* Task requirements
For the entries that follow, retype exactly the lines from the one containing "camera: 25 degrees right, 10 degrees up" to the one containing "yellow cone [394,292,430,332] -> none", inclusive, and only those. Images stay out of the copy.

* Source information
◆ ◆ ◆ ◆ ◆ ◆ ◆

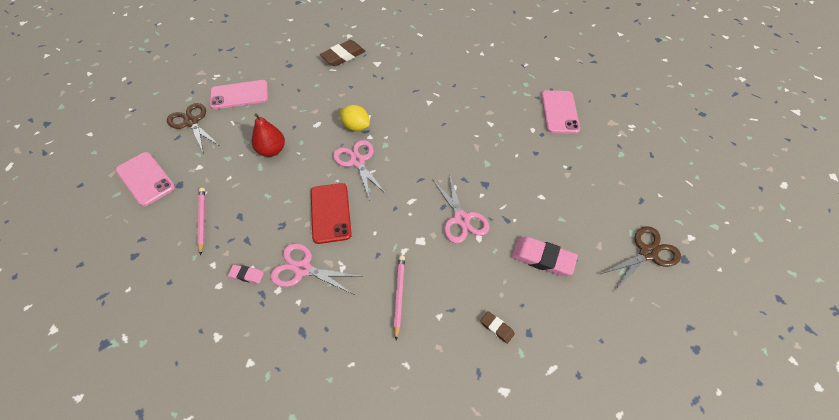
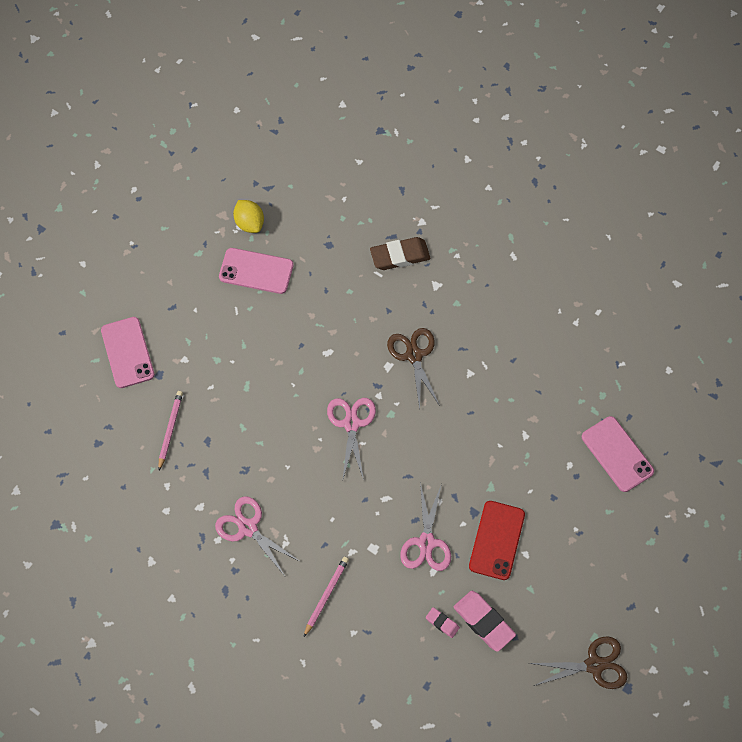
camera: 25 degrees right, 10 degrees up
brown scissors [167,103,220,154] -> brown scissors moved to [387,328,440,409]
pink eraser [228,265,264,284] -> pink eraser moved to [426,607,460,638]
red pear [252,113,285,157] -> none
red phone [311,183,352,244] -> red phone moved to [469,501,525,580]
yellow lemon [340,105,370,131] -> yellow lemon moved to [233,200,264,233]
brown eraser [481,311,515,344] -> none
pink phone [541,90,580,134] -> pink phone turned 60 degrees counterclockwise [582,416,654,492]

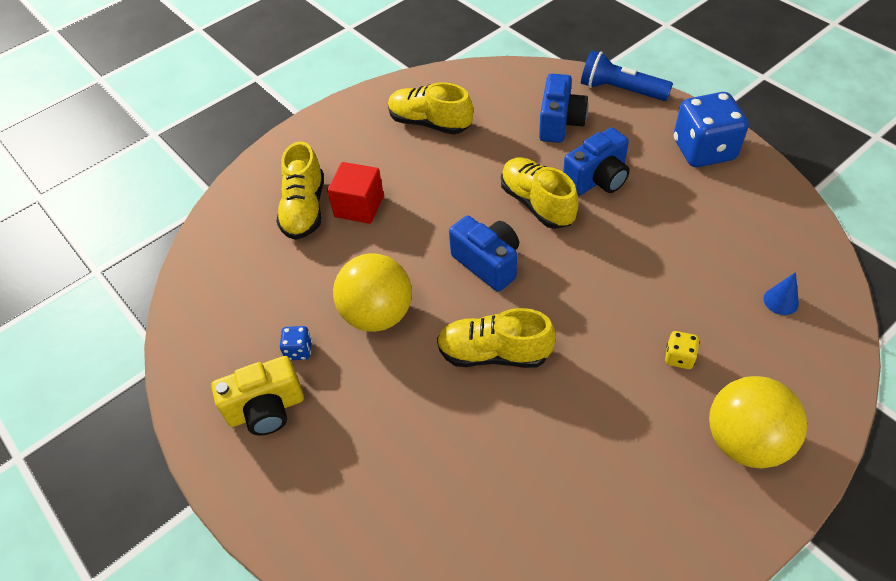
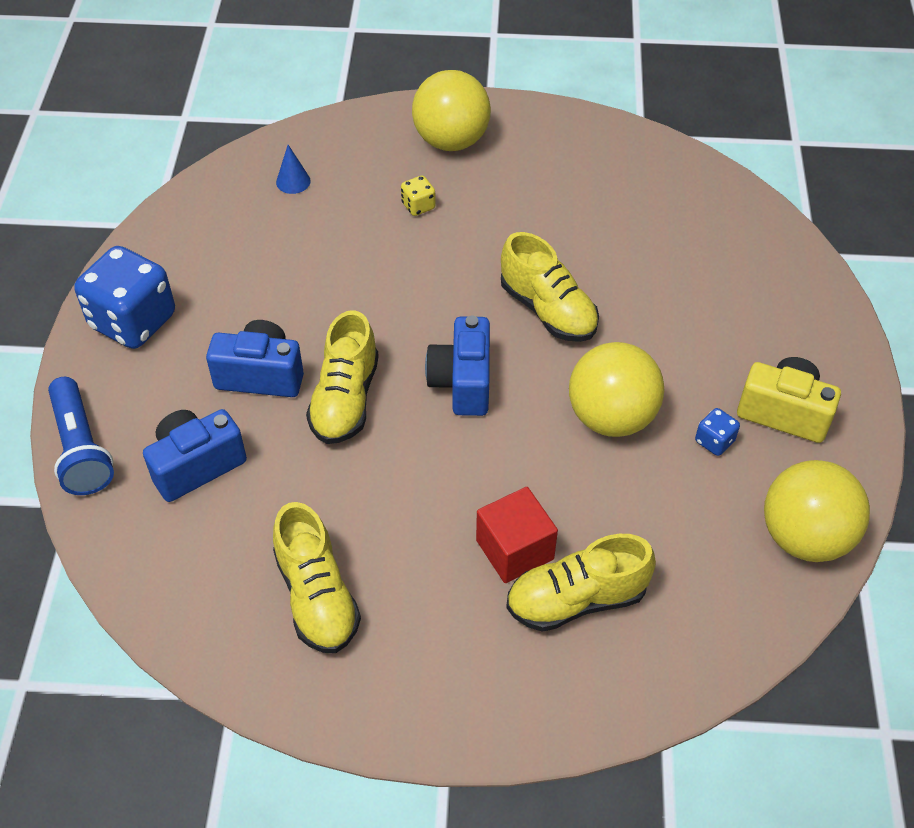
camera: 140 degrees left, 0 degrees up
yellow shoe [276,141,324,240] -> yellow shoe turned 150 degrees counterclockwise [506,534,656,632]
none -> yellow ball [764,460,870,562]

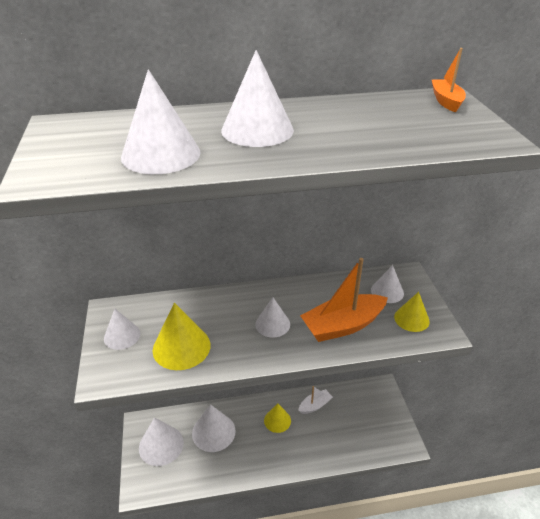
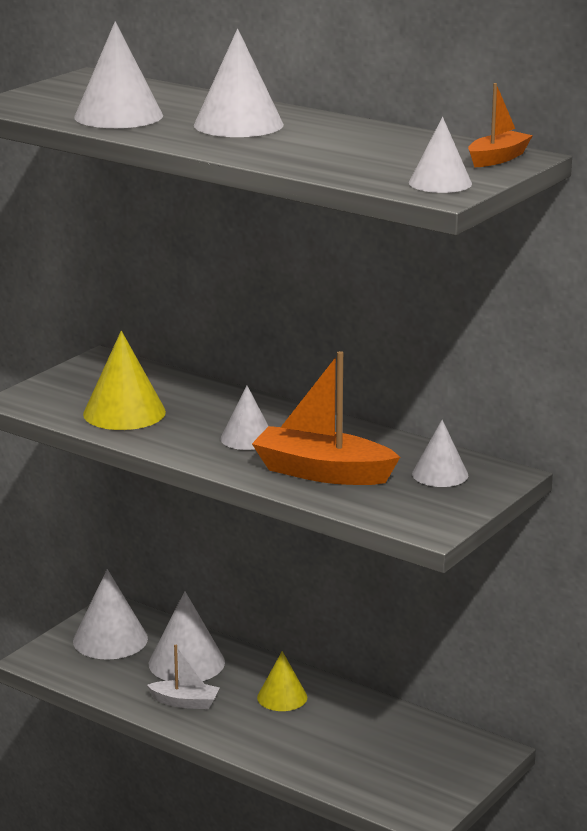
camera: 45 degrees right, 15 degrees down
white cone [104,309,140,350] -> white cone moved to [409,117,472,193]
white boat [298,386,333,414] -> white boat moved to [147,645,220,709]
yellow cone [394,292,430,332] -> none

◆ ◆ ◆ ◆ ◆ ◆ ◆

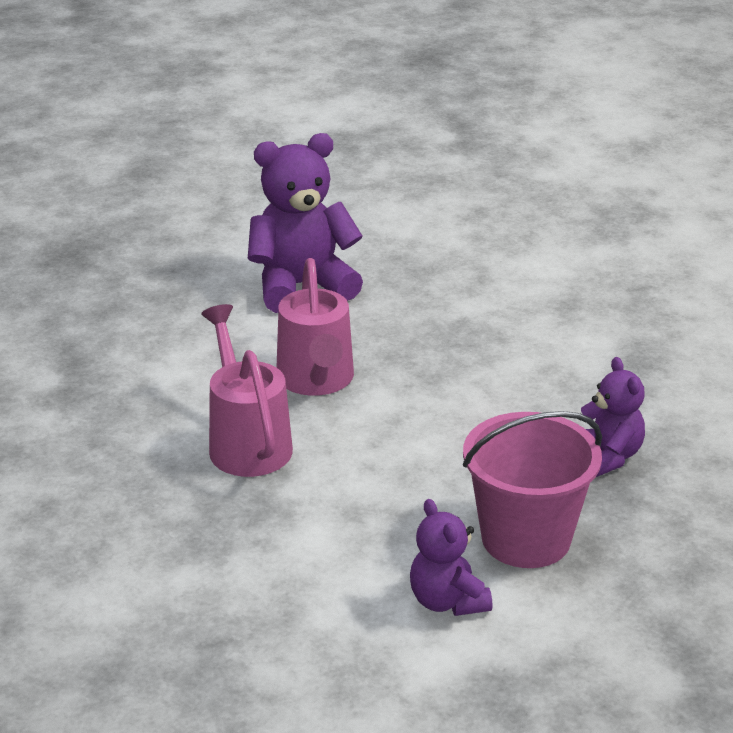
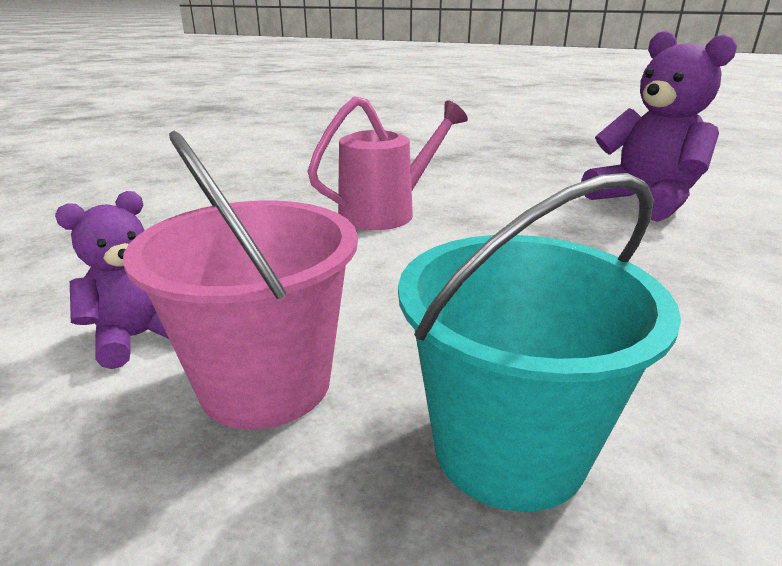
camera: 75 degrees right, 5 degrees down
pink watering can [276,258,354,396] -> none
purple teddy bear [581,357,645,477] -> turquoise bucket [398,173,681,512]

◆ ◆ ◆ ◆ ◆ ◆ ◆

* Solution to the problem
camera: 25 degrees right, 10 degrees up
brown scissors [167,103,220,154] -> brown scissors moved to [387,328,440,409]
pink eraser [228,265,264,284] -> pink eraser moved to [426,607,460,638]
red pear [252,113,285,157] -> none
red phone [311,183,352,244] -> red phone moved to [469,501,525,580]
yellow lemon [340,105,370,131] -> yellow lemon moved to [233,200,264,233]
brown eraser [481,311,515,344] -> none
pink phone [541,90,580,134] -> pink phone turned 60 degrees counterclockwise [582,416,654,492]

camera: 140 degrees left, 0 degrees up
yellow shoe [276,141,324,240] -> yellow shoe turned 150 degrees counterclockwise [506,534,656,632]
none -> yellow ball [764,460,870,562]

camera: 45 degrees right, 15 degrees down
white cone [104,309,140,350] -> white cone moved to [409,117,472,193]
white boat [298,386,333,414] -> white boat moved to [147,645,220,709]
yellow cone [394,292,430,332] -> none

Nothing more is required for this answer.